What to produce | Rewrite the lines of every record with "ellipse" swapped for "oval" and everything else left as it is. Leave the pictures out of your answer.

Dataset excerpts |

• • • • •

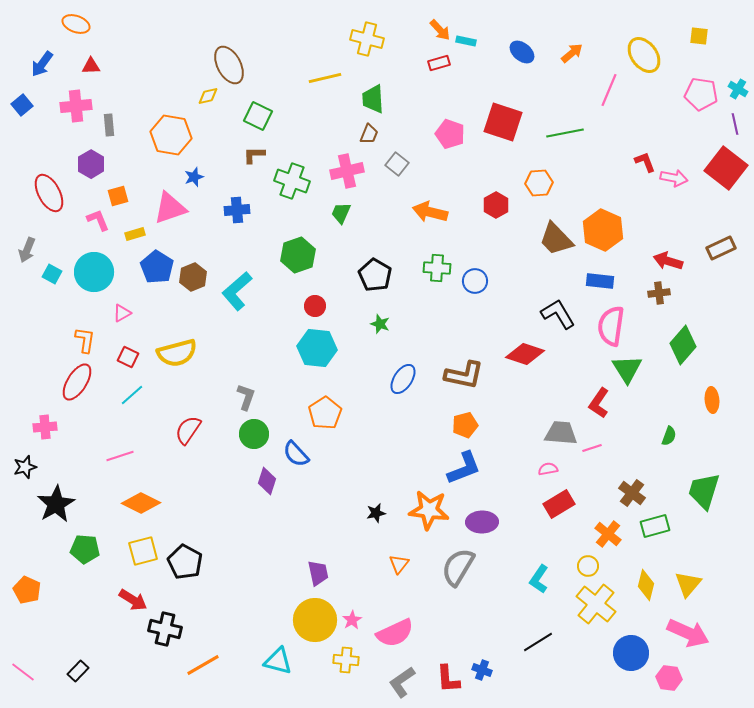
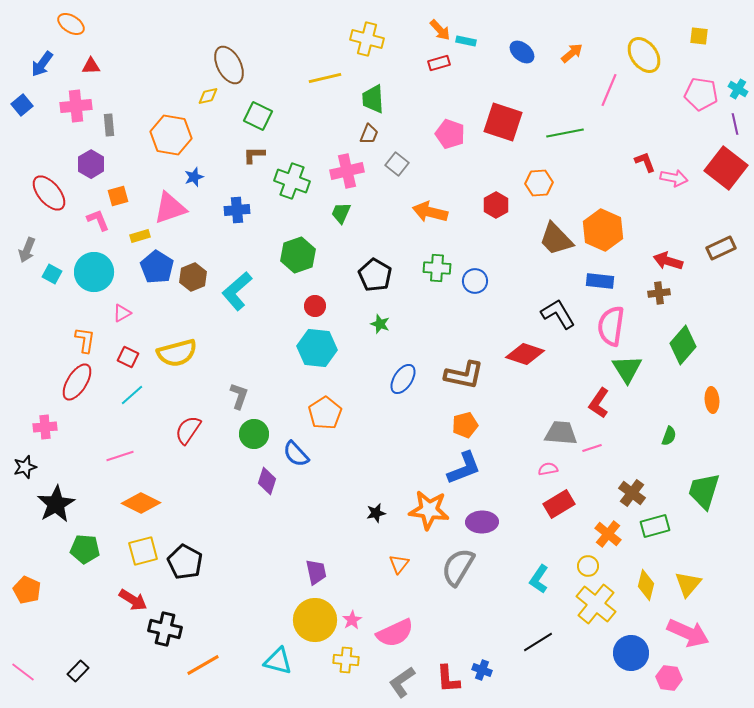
orange ellipse at (76, 24): moved 5 px left; rotated 12 degrees clockwise
red ellipse at (49, 193): rotated 12 degrees counterclockwise
yellow rectangle at (135, 234): moved 5 px right, 2 px down
gray L-shape at (246, 397): moved 7 px left, 1 px up
purple trapezoid at (318, 573): moved 2 px left, 1 px up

• • • • •

The answer |
orange oval at (76, 24): moved 5 px left; rotated 12 degrees clockwise
red oval at (49, 193): rotated 12 degrees counterclockwise
yellow rectangle at (135, 234): moved 5 px right, 2 px down
gray L-shape at (246, 397): moved 7 px left, 1 px up
purple trapezoid at (318, 573): moved 2 px left, 1 px up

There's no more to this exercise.